Excerpts from a dataset
****************
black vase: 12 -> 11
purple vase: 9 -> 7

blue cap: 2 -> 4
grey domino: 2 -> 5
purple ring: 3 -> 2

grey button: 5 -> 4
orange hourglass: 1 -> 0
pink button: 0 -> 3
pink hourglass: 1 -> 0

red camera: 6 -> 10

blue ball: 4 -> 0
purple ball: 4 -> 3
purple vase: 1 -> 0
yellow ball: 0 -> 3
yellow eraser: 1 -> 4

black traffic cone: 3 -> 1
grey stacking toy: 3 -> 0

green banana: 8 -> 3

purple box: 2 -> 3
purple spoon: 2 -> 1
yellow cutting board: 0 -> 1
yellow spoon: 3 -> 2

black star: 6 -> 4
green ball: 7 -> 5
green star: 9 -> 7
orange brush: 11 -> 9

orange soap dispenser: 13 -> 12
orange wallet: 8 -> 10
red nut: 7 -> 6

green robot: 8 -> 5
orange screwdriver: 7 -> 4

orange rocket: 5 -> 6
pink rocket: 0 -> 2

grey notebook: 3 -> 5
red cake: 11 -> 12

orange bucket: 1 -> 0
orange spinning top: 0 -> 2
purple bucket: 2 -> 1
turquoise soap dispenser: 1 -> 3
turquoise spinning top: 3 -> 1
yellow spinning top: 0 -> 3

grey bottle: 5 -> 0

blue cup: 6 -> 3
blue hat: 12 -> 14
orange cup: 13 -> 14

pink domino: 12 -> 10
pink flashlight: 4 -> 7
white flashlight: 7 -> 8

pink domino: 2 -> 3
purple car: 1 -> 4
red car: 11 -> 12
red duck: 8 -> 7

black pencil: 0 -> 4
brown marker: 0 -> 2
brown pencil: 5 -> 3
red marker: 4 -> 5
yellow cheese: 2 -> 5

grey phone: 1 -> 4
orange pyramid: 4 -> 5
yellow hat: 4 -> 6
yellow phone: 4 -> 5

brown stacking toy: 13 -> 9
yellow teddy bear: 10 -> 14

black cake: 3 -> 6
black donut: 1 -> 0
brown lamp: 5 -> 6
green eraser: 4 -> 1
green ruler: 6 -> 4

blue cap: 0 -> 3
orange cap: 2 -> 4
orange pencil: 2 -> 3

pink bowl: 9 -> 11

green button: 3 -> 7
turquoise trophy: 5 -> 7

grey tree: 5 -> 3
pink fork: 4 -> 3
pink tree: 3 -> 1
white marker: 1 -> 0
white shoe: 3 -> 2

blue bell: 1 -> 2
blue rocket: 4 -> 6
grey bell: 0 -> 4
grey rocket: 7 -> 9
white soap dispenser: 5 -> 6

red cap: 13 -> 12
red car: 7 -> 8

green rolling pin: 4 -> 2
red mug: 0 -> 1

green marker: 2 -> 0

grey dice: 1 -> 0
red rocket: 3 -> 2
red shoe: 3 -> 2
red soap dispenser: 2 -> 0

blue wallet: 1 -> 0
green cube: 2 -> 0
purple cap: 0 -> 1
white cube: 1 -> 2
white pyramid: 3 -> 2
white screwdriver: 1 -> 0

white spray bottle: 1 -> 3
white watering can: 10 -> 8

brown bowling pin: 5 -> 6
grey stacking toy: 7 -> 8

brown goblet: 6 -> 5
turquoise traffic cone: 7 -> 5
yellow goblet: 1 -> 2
****************
## ASSIGNED TASK
Scan the data above and report each line in which "spinning" is present.

## EXERCISE OUTPUT
orange spinning top: 0 -> 2
turquoise spinning top: 3 -> 1
yellow spinning top: 0 -> 3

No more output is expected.